### RECORDS FOR THE EXERCISE ###

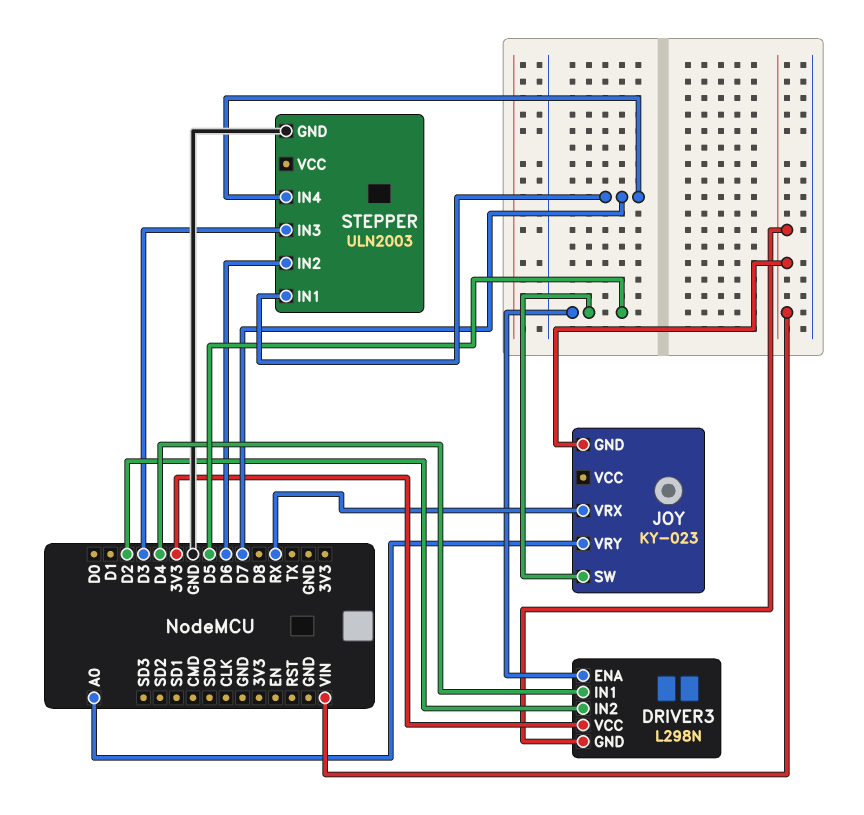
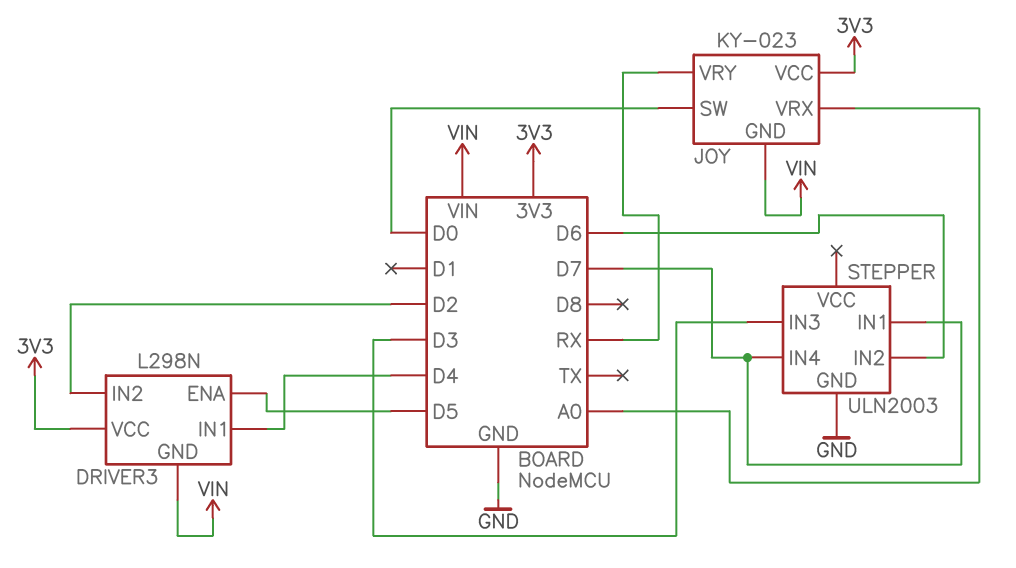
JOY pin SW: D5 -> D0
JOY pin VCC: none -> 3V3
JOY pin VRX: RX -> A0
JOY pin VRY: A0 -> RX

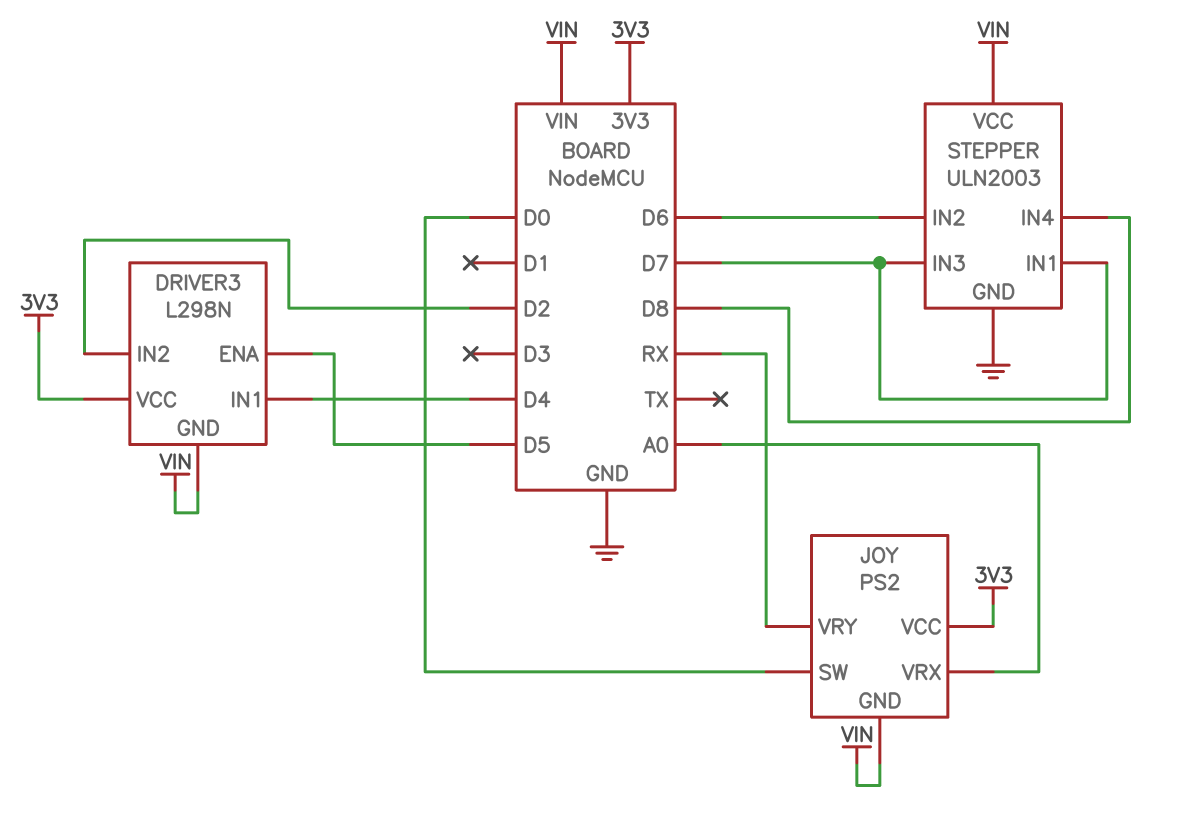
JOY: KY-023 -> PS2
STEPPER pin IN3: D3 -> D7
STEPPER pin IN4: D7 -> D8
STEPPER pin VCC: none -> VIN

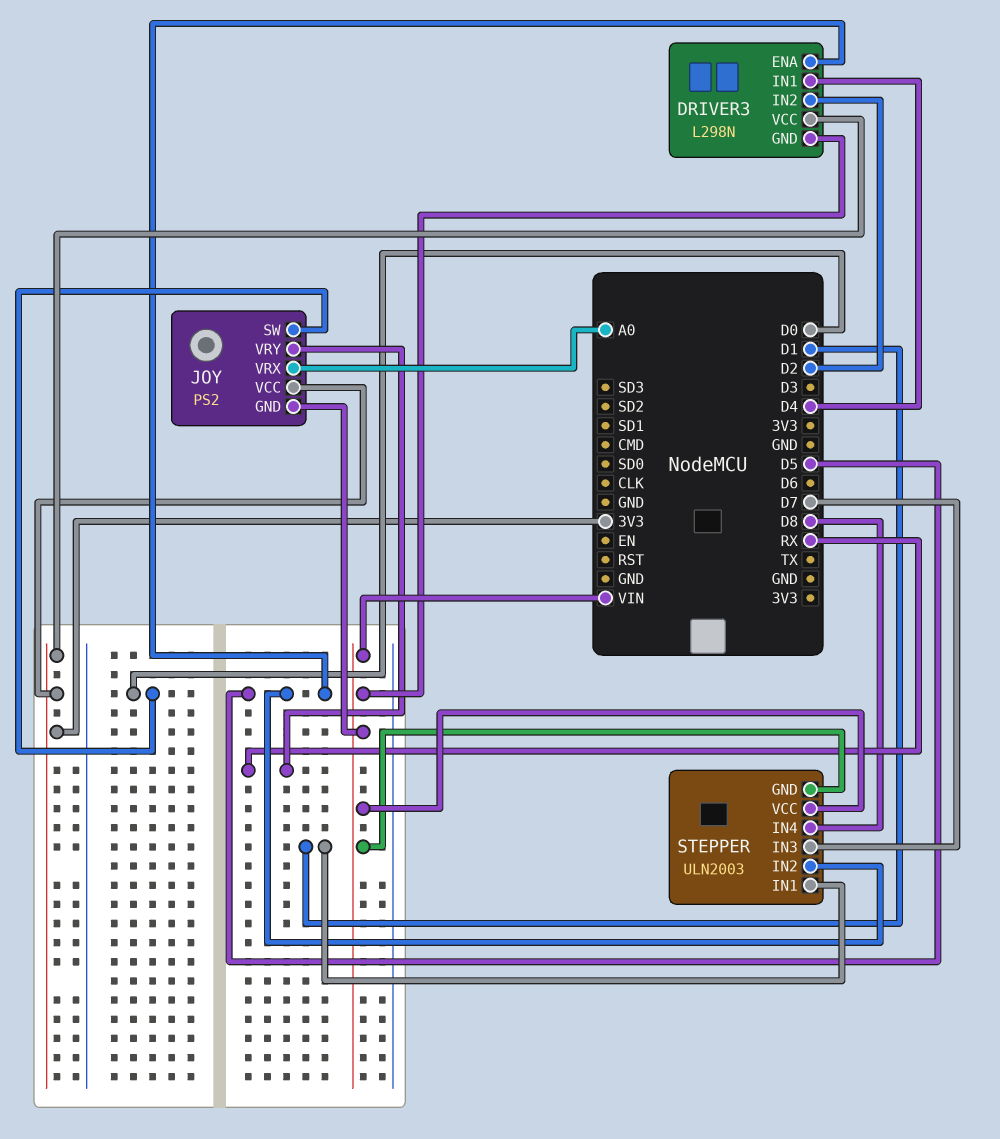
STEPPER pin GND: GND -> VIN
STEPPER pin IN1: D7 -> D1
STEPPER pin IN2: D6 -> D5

###

▶ [INSTRUCTIONS FOR THE TASK] Without the pictures, repeat all the records word for word.

▶ [SOLUTION TO THIS TASK]
JOY pin SW: D5 -> D0
JOY pin VCC: none -> 3V3
JOY pin VRX: RX -> A0
JOY pin VRY: A0 -> RX

JOY: KY-023 -> PS2
STEPPER pin IN3: D3 -> D7
STEPPER pin IN4: D7 -> D8
STEPPER pin VCC: none -> VIN

STEPPER pin GND: GND -> VIN
STEPPER pin IN1: D7 -> D1
STEPPER pin IN2: D6 -> D5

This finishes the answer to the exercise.